PROVIDED RECORDS —
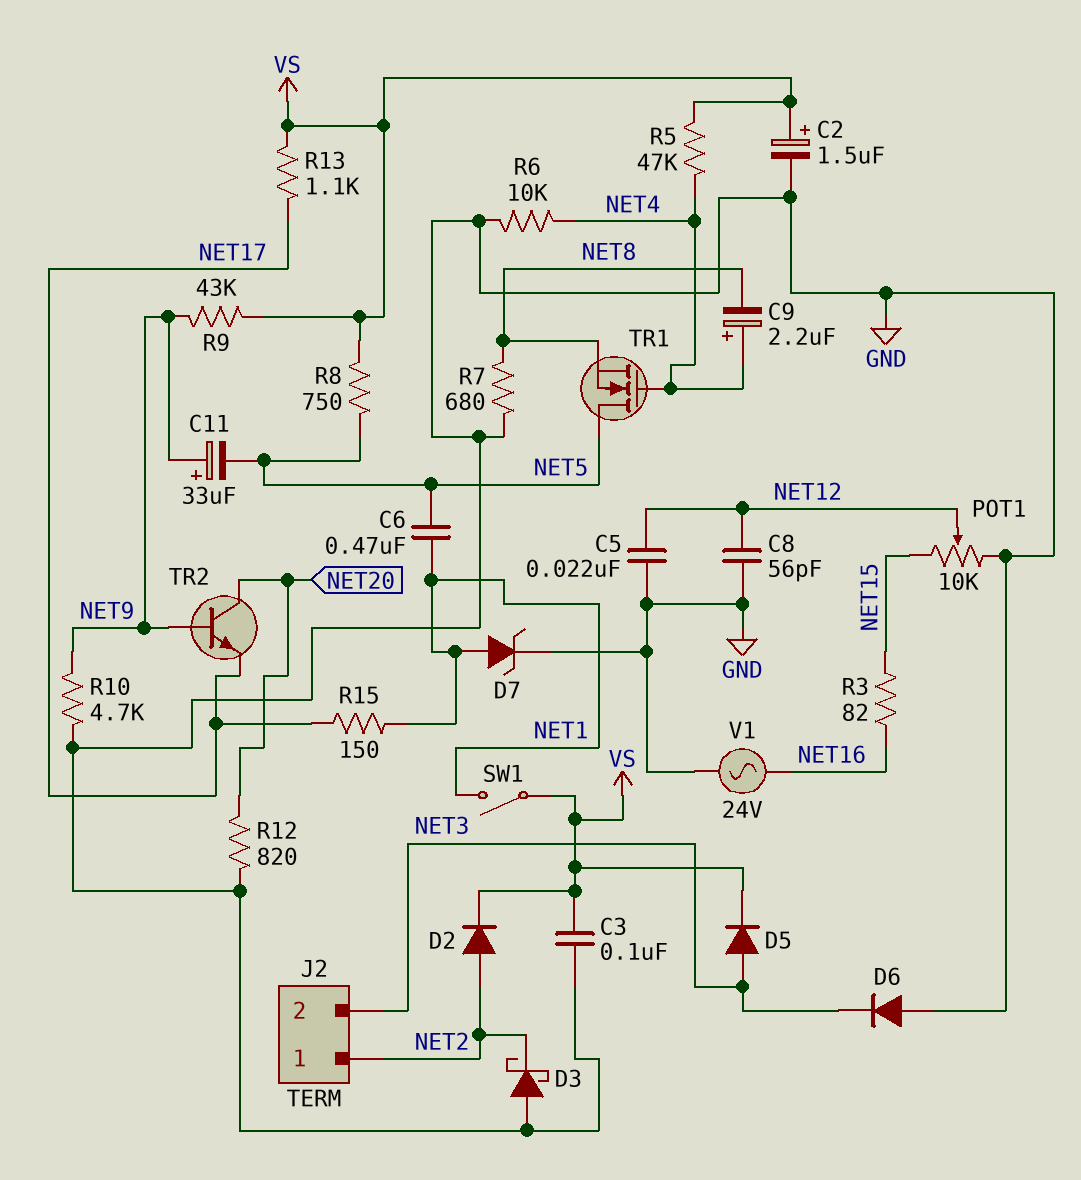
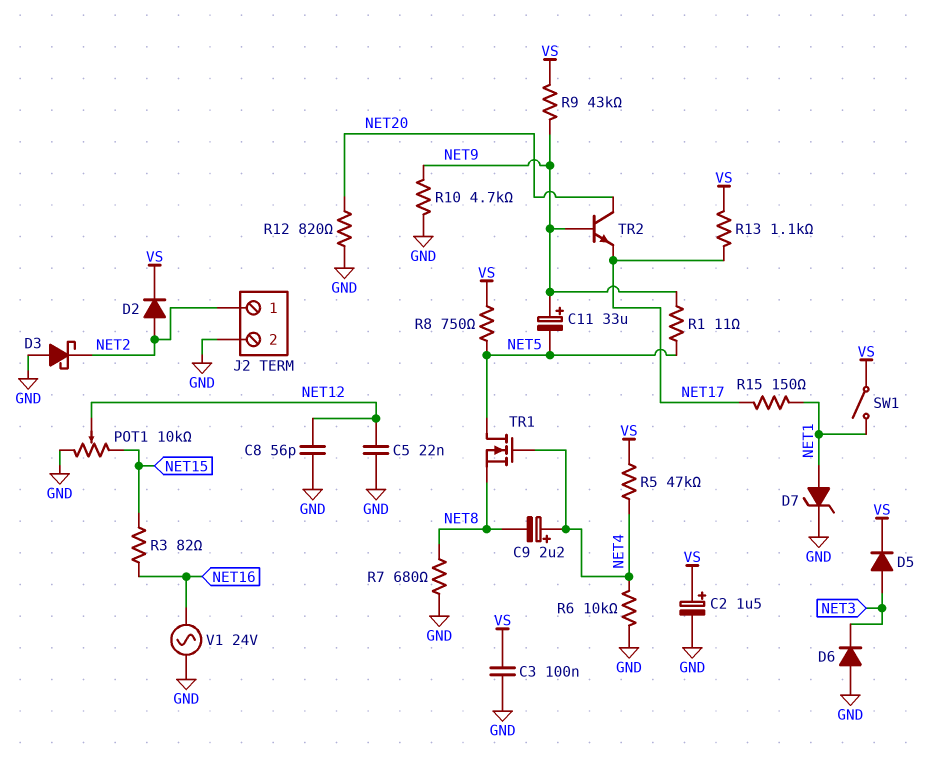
C6: 470nF (NET1, NET5) -> none
J2 pin 2: NET3 -> GND
R1: none -> 11 (NET5, NET9)

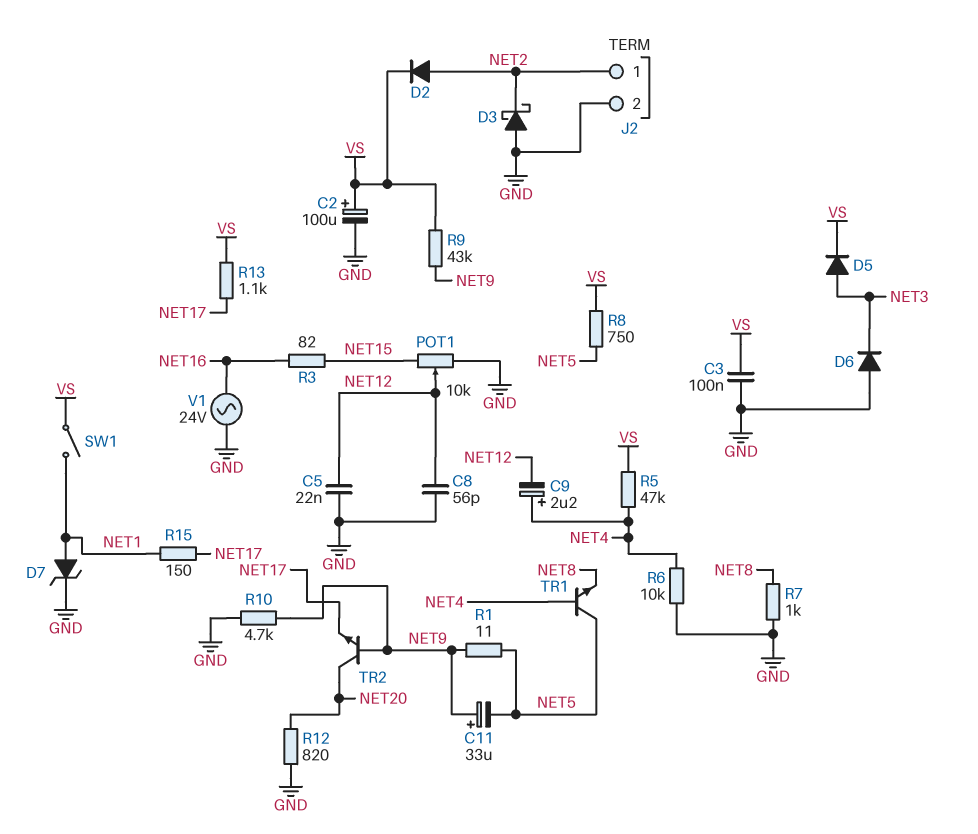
C2: 1.5uF (plus VS, minus GND) -> 100uF (plus VS, minus GND)
C9: 2.2uF (plus NET4, minus NET8) -> 2.2uF (plus NET4, minus NET12)
R7: 680 (GND, NET8) -> 1k (GND, NET8)
TR1: NMOS (G NET4, D NET5, S NET8) -> NPN (B NET4, C NET5, E NET8)

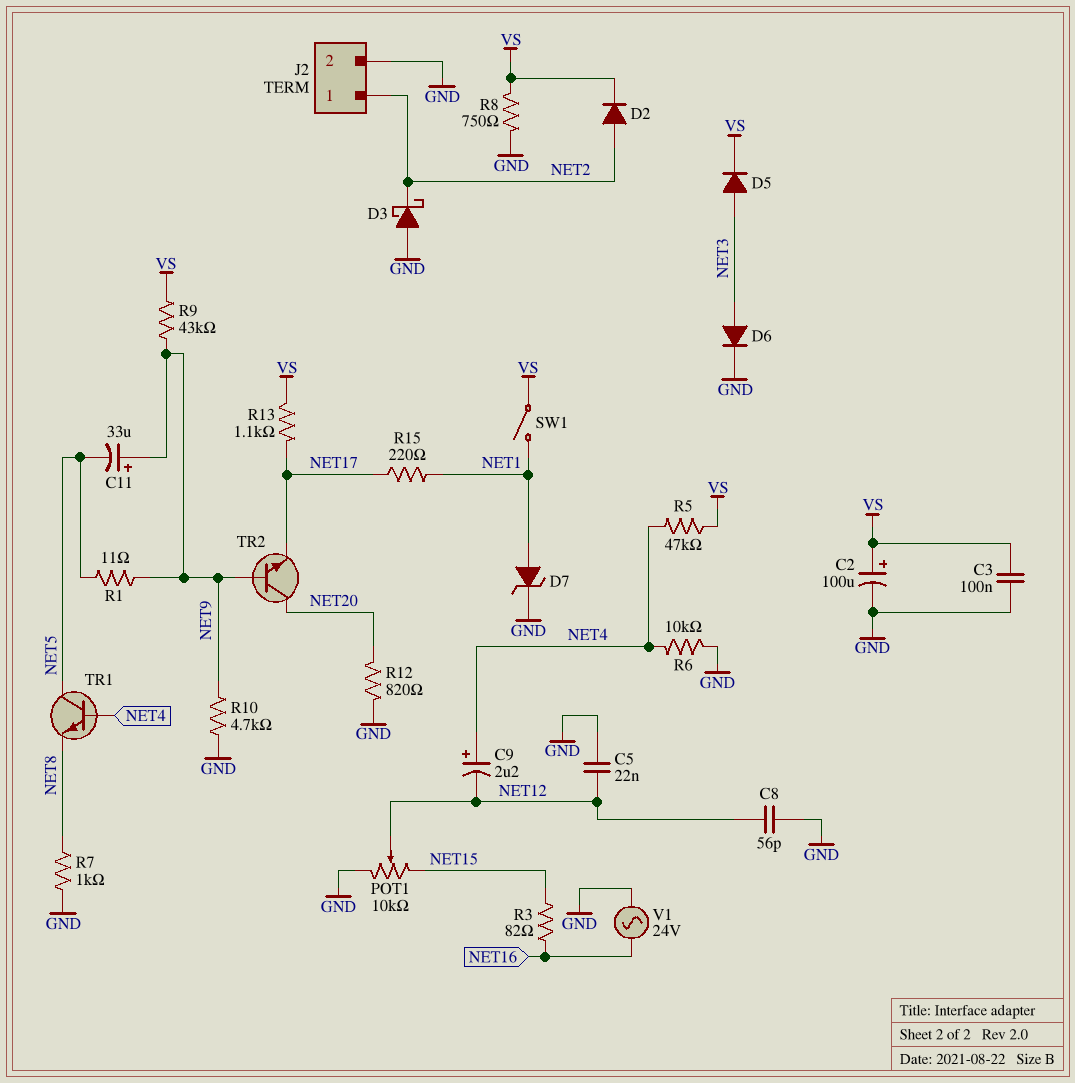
D6: diode (A GND, K NET3) -> diode (A NET3, K GND)
R8: 750 (NET5, VS) -> 750 (GND, VS)
R15: 150 (NET1, NET17) -> 220 (NET1, NET17)

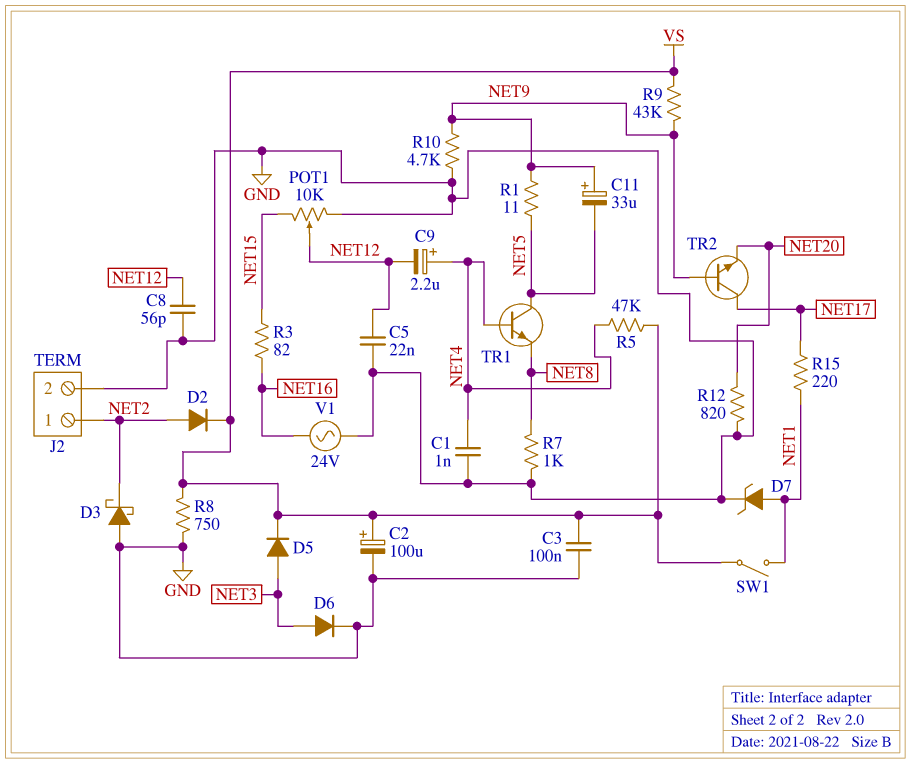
C1: none -> 1nF (GND, NET4)
R6: 10k (GND, NET4) -> none
R13: 1.1k (NET17, VS) -> none
TR2: NPN (B NET9, C NET20, E NET17) -> NPN (B NET9, C NET17, E NET20)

AIM OF THE TASK —
The line with "R8: 750 (NET5, VS) -> 750 (GND, VS)" ends the range, and the first line of the data begins it; repeat exactly those lines and nothing more, omitting pictures.

RESPONSE FOR THIS EXERCISE —
C6: 470nF (NET1, NET5) -> none
J2 pin 2: NET3 -> GND
R1: none -> 11 (NET5, NET9)

C2: 1.5uF (plus VS, minus GND) -> 100uF (plus VS, minus GND)
C9: 2.2uF (plus NET4, minus NET8) -> 2.2uF (plus NET4, minus NET12)
R7: 680 (GND, NET8) -> 1k (GND, NET8)
TR1: NMOS (G NET4, D NET5, S NET8) -> NPN (B NET4, C NET5, E NET8)

D6: diode (A GND, K NET3) -> diode (A NET3, K GND)
R8: 750 (NET5, VS) -> 750 (GND, VS)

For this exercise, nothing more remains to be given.